■ Prompt
When the line containing "cyan plate B1 level 2 -> tan plate B1 level 2" appears in the entries below, begin printing there and stop after the line containing "pink slope M7:M8"; print each of those lines exactly and no other line.

■ Data to process
* * * * *

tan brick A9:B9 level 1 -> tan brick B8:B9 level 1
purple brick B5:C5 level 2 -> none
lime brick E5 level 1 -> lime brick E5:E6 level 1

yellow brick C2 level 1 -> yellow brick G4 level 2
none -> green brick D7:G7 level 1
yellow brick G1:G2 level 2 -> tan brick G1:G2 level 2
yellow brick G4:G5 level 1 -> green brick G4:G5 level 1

* * * * *

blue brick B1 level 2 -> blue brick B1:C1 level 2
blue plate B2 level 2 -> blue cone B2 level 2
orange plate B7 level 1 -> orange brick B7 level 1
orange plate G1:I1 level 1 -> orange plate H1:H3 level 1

* * * * *

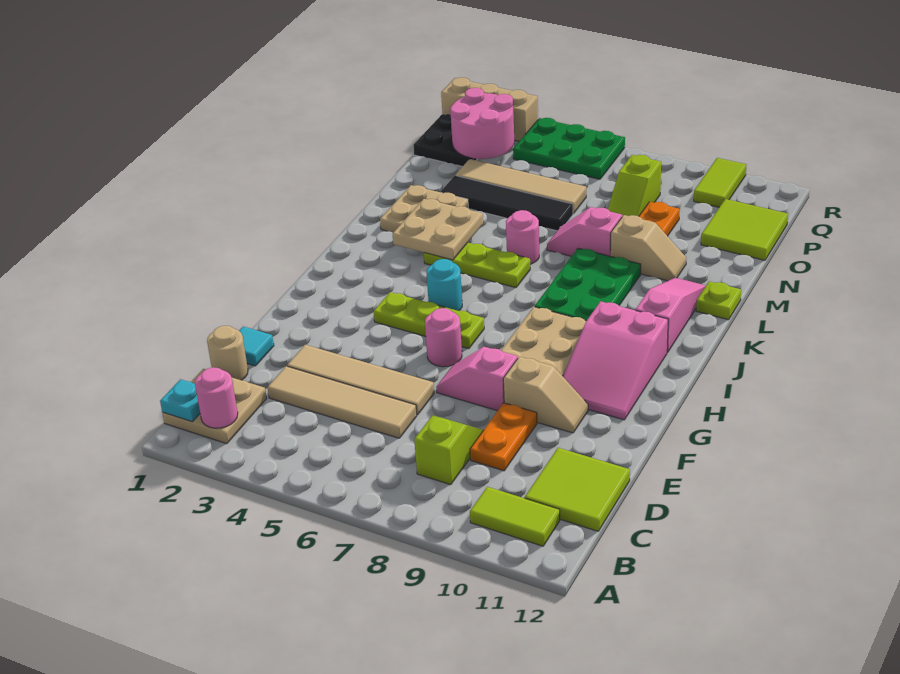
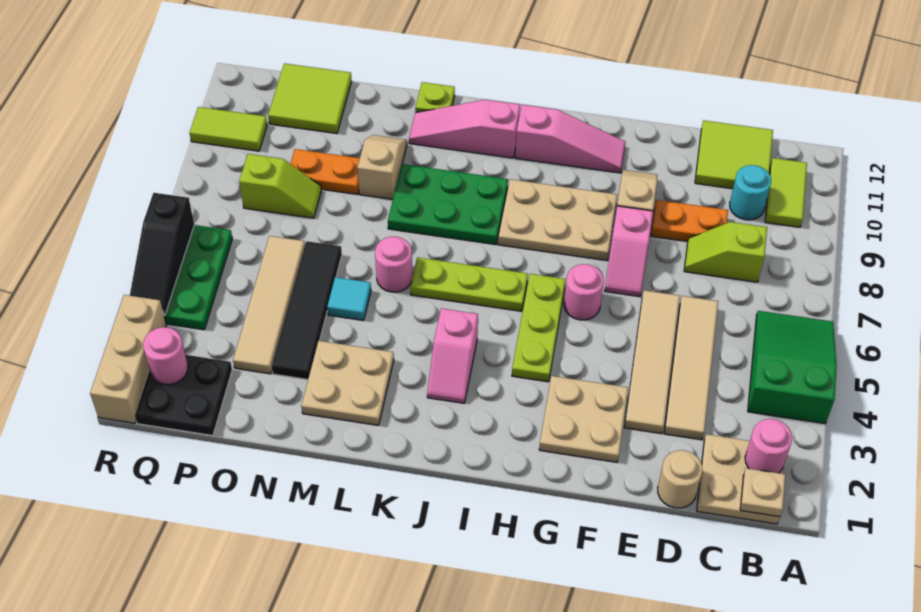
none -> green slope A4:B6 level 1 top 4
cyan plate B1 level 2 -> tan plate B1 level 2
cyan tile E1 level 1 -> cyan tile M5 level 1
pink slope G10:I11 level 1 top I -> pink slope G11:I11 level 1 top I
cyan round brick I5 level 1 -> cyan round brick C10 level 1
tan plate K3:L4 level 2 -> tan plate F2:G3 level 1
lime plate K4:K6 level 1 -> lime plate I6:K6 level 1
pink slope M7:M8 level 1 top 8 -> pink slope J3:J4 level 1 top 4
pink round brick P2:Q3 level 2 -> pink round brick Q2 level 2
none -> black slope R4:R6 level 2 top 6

* * * * *

■ Answer to this task
cyan plate B1 level 2 -> tan plate B1 level 2
cyan tile E1 level 1 -> cyan tile M5 level 1
pink slope G10:I11 level 1 top I -> pink slope G11:I11 level 1 top I
cyan round brick I5 level 1 -> cyan round brick C10 level 1
tan plate K3:L4 level 2 -> tan plate F2:G3 level 1
lime plate K4:K6 level 1 -> lime plate I6:K6 level 1
pink slope M7:M8 level 1 top 8 -> pink slope J3:J4 level 1 top 4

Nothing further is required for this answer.